◆ **Given records**
Segment Open

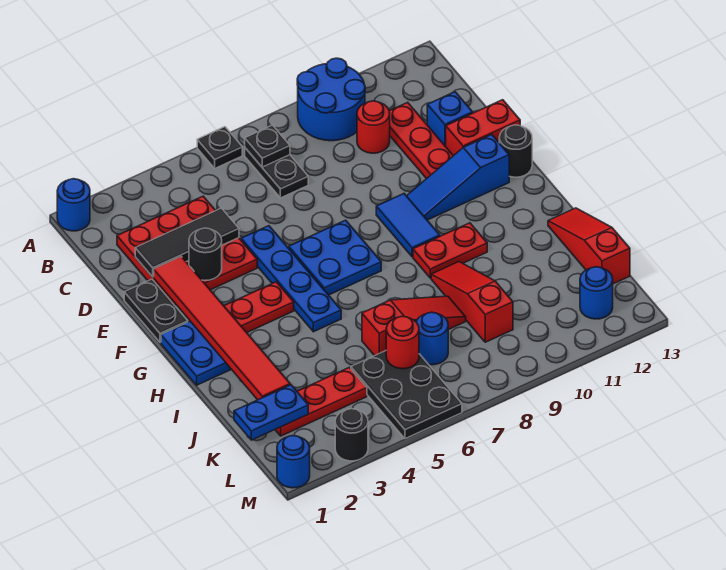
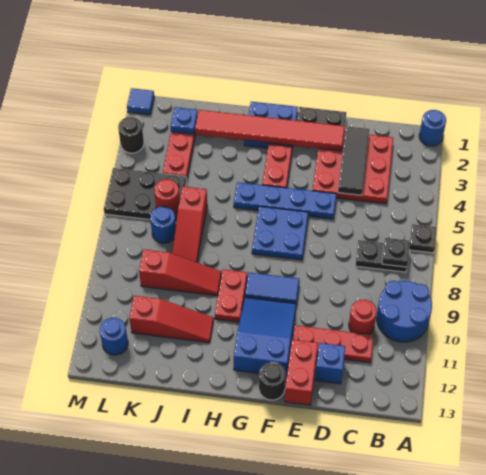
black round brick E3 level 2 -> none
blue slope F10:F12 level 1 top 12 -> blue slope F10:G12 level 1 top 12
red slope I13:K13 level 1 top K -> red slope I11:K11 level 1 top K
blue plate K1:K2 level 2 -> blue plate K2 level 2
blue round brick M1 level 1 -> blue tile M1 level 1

Segment Closed
Segment Open

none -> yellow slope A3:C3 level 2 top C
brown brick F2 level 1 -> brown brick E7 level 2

Segment Closed
Segment Open

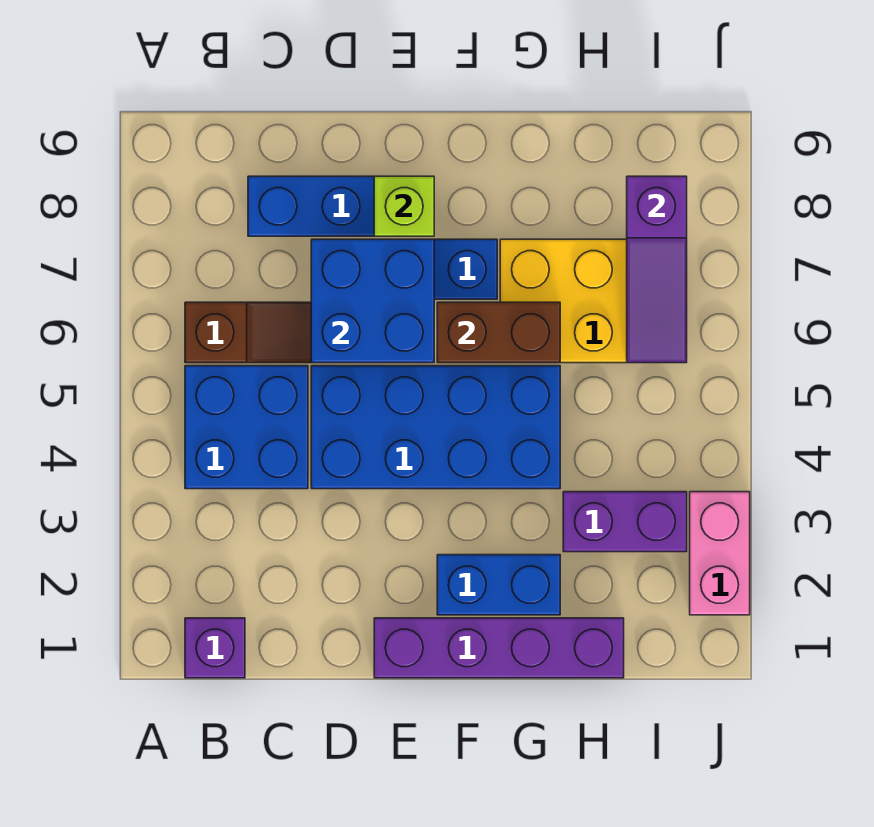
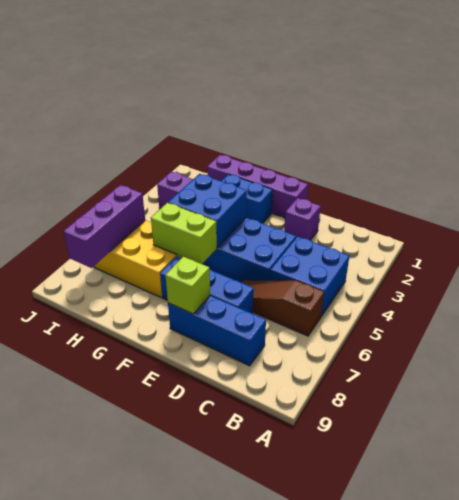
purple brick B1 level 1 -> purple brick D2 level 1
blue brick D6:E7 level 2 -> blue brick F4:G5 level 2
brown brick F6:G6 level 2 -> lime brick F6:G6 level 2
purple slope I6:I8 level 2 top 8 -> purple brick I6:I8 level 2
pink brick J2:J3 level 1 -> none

Segment Closed

◆ **How to complete this task**
Beginning with the line that has "purple slope I6:I8" and ending with the line that has "pink brick J2:J3 level 1 -> none", set down the lines above exactly and include no others.

◆ **Solution for this exercise**
purple slope I6:I8 level 2 top 8 -> purple brick I6:I8 level 2
pink brick J2:J3 level 1 -> none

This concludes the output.